Exercise requirements :: All of the records below are to be given again word for word, with the pictures removed.

(Source material begins)

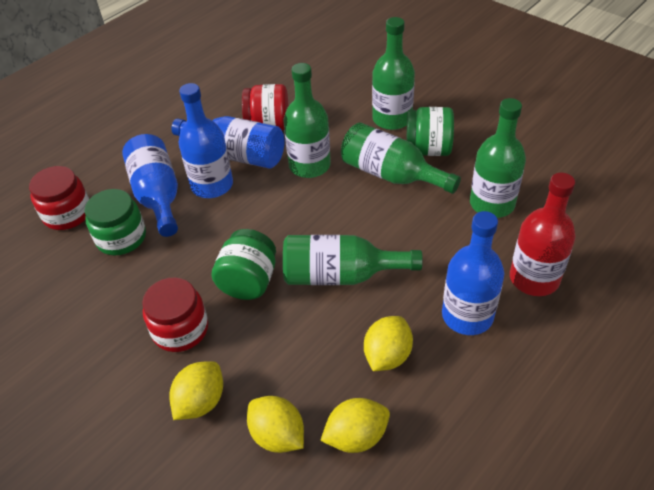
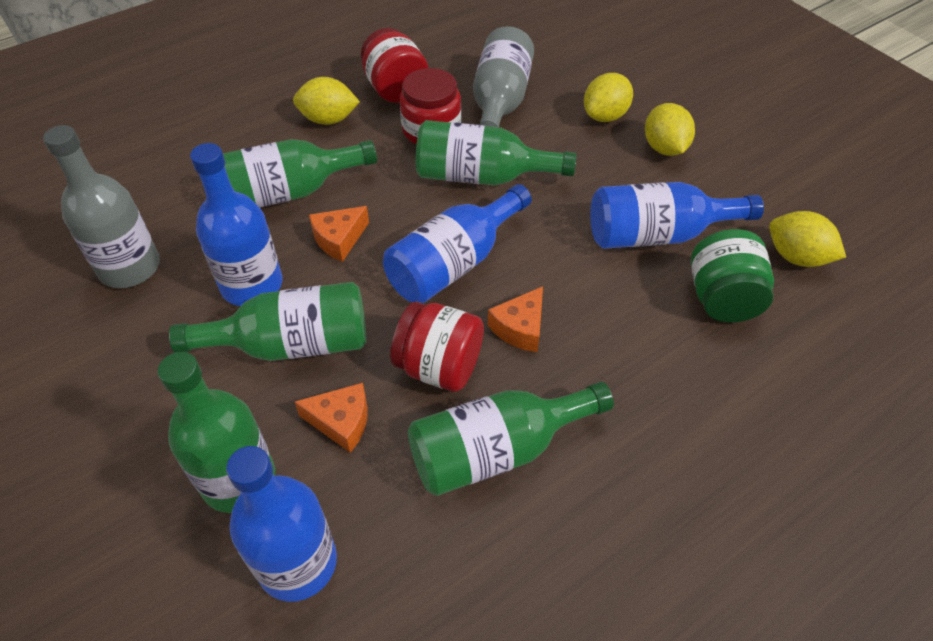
green jar: 3 -> 1
grey bottle: 0 -> 2
orange cheese: 0 -> 3
red bottle: 1 -> 0

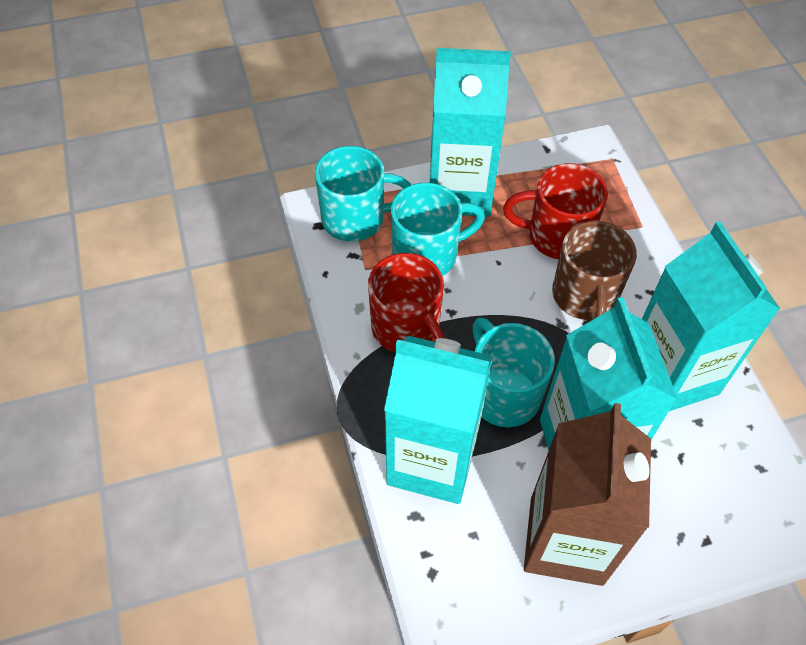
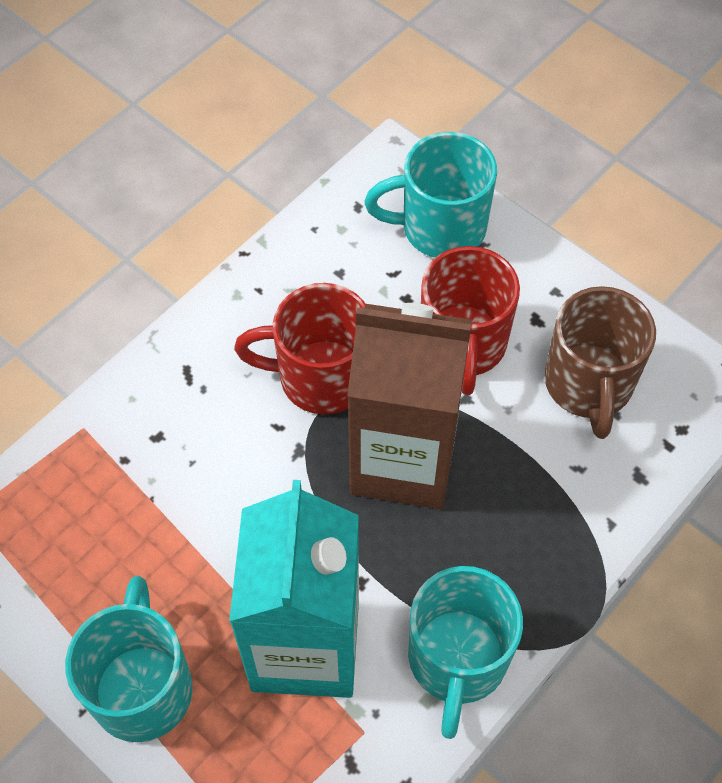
turquoise carton: 4 -> 1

(Source material ends)

Answer box ::
green jar: 3 -> 1
grey bottle: 0 -> 2
orange cheese: 0 -> 3
red bottle: 1 -> 0

turquoise carton: 4 -> 1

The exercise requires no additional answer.